# PROBLEM TO SOLVE
Every line from the one with "red plate E6 level 1 -> red plate A6 level 1" through the end of the material should be written out character for character. Lines before it are excluded.

# RECORDED DATA
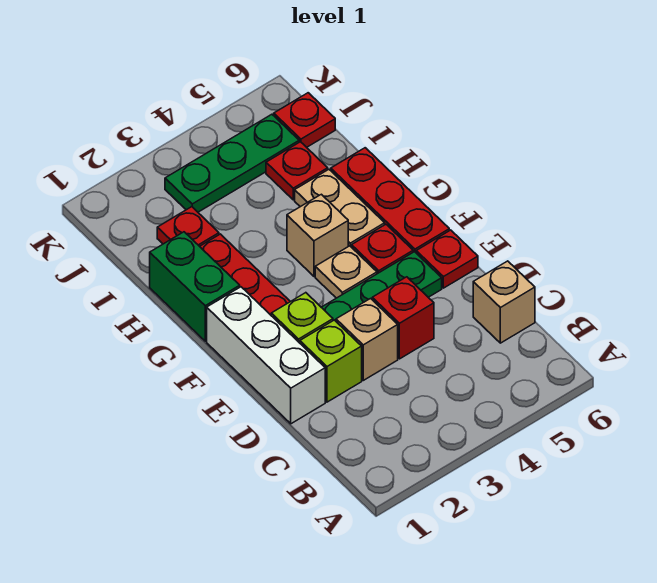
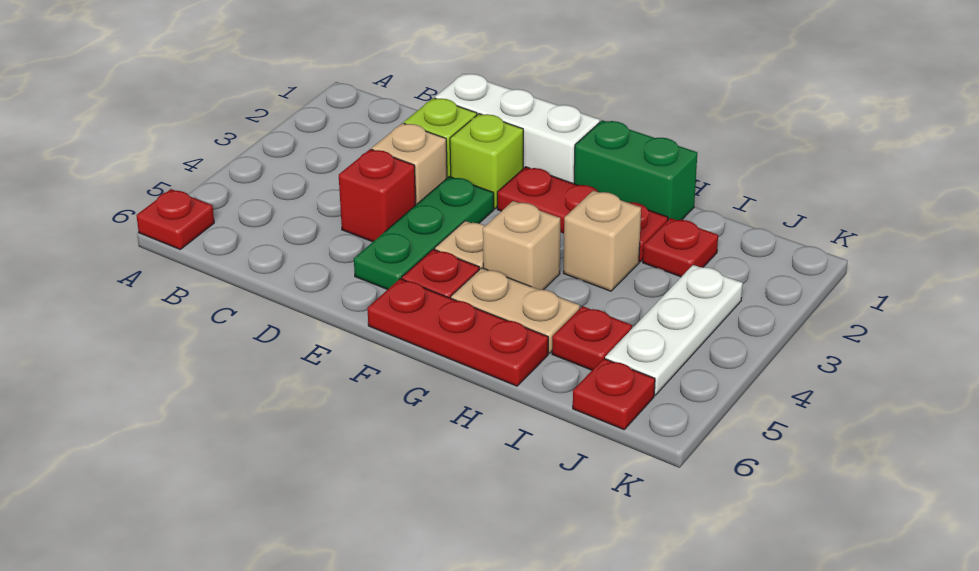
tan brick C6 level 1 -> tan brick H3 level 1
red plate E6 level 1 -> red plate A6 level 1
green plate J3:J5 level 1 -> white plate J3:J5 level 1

# EXERCISE ANSWER
red plate E6 level 1 -> red plate A6 level 1
green plate J3:J5 level 1 -> white plate J3:J5 level 1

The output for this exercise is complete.